-- START OF Records shown --

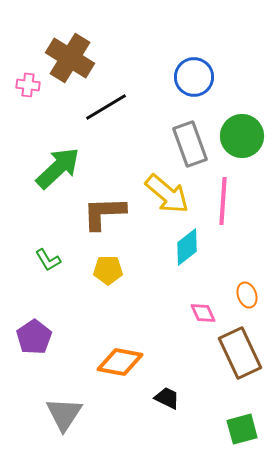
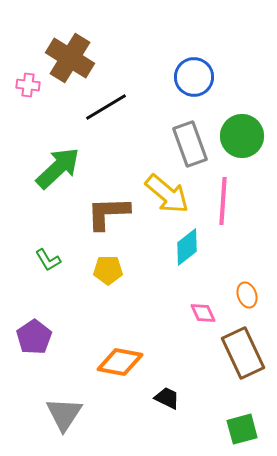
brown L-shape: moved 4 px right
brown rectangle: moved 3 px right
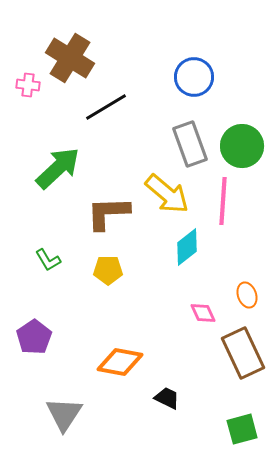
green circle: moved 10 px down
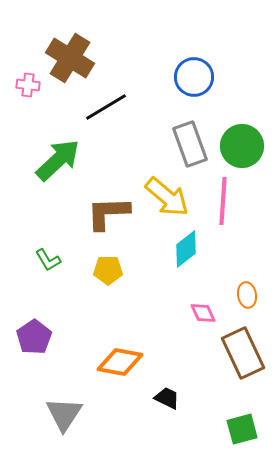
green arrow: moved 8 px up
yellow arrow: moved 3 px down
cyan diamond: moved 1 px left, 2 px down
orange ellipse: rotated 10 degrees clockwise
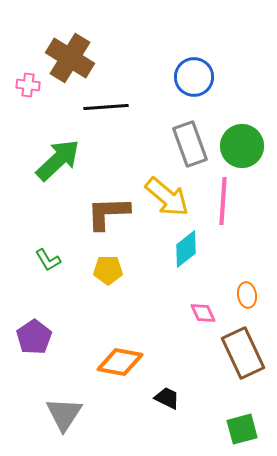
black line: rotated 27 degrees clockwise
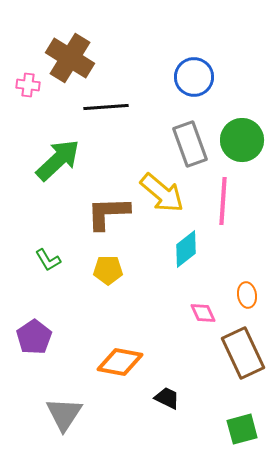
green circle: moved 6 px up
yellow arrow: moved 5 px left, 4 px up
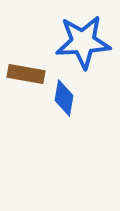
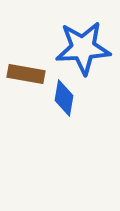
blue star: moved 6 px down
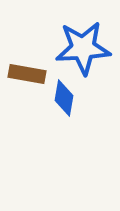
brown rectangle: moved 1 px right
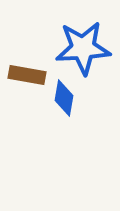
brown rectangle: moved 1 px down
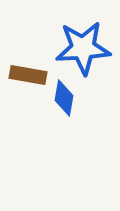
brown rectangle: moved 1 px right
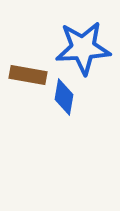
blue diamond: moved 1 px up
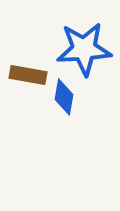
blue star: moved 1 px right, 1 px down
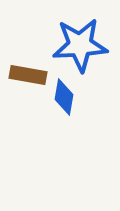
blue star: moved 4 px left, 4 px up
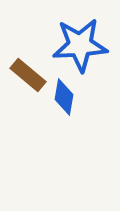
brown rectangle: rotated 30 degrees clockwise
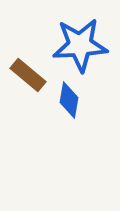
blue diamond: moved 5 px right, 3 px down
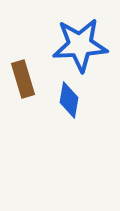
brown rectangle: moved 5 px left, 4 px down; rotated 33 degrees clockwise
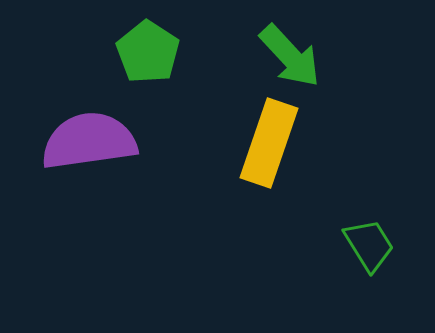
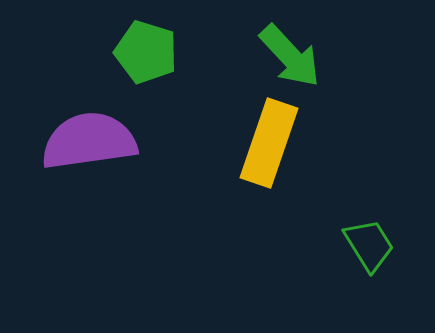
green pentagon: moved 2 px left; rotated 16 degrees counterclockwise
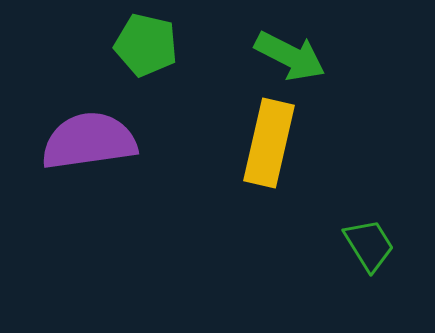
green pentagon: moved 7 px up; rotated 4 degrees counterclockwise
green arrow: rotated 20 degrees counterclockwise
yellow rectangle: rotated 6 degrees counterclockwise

-- END OF Records shown --

● **Goal of the exercise**
Can you arrange all the lines above as a Markdown table with the columns Number and Text, leaving out blank lines and the pictures?

● **Result below**
| Number | Text |
|---|---|
| 1 | brown L-shape: moved 4 px right |
| 2 | brown rectangle: moved 3 px right |
| 3 | green circle: moved 10 px down |
| 4 | green arrow: moved 8 px up |
| 5 | yellow arrow: moved 3 px down |
| 6 | cyan diamond: moved 1 px left, 2 px down |
| 7 | orange ellipse: rotated 10 degrees clockwise |
| 8 | black line: rotated 27 degrees clockwise |
| 9 | green circle: moved 6 px up |
| 10 | yellow arrow: moved 5 px left, 4 px up |
| 11 | blue star: moved 6 px down |
| 12 | brown rectangle: moved 1 px right |
| 13 | brown rectangle: moved 1 px down |
| 14 | brown rectangle: moved 1 px right |
| 15 | blue diamond: moved 1 px up |
| 16 | blue star: moved 1 px right, 1 px down |
| 17 | blue star: moved 4 px left, 4 px up |
| 18 | brown rectangle: rotated 30 degrees clockwise |
| 19 | blue diamond: moved 5 px right, 3 px down |
| 20 | brown rectangle: moved 5 px left, 4 px down; rotated 33 degrees clockwise |
| 21 | green pentagon: moved 2 px left; rotated 16 degrees counterclockwise |
| 22 | green pentagon: moved 7 px up; rotated 4 degrees counterclockwise |
| 23 | green arrow: rotated 20 degrees counterclockwise |
| 24 | yellow rectangle: rotated 6 degrees counterclockwise |